> _Data provided_:
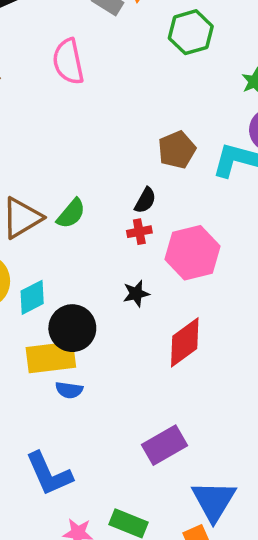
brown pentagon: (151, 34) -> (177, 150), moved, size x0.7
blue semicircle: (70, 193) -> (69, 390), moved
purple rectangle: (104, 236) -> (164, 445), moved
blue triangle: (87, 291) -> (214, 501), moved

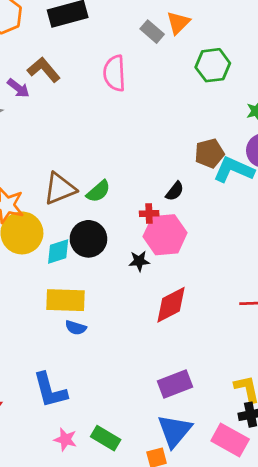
brown pentagon: (177, 150) -> (209, 153), moved
black semicircle: (145, 200) -> (175, 191), moved
pink hexagon: (192, 253) -> (165, 235), moved
black circle: (72, 328) -> (88, 239), moved
purple rectangle: (164, 445) -> (175, 384), moved

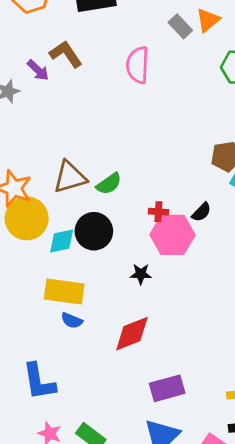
black semicircle: (175, 191) -> (201, 212), moved
black star: (139, 261) -> (141, 274), moved
red diamond: (171, 305) -> (132, 334), moved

> _Assignment_:
Retype, word for word, the lines from the one with "blue semicircle: (70, 193)" through the last line of the entries above, and only those lines. Leave pictures out.

> _Task output_:
blue semicircle: (70, 193) -> (69, 390), moved
purple rectangle: (104, 236) -> (164, 445), moved
blue triangle: (87, 291) -> (214, 501), moved

brown pentagon: (177, 150) -> (209, 153), moved
black semicircle: (145, 200) -> (175, 191), moved
pink hexagon: (192, 253) -> (165, 235), moved
black circle: (72, 328) -> (88, 239), moved
purple rectangle: (164, 445) -> (175, 384), moved

black semicircle: (175, 191) -> (201, 212), moved
black star: (139, 261) -> (141, 274), moved
red diamond: (171, 305) -> (132, 334), moved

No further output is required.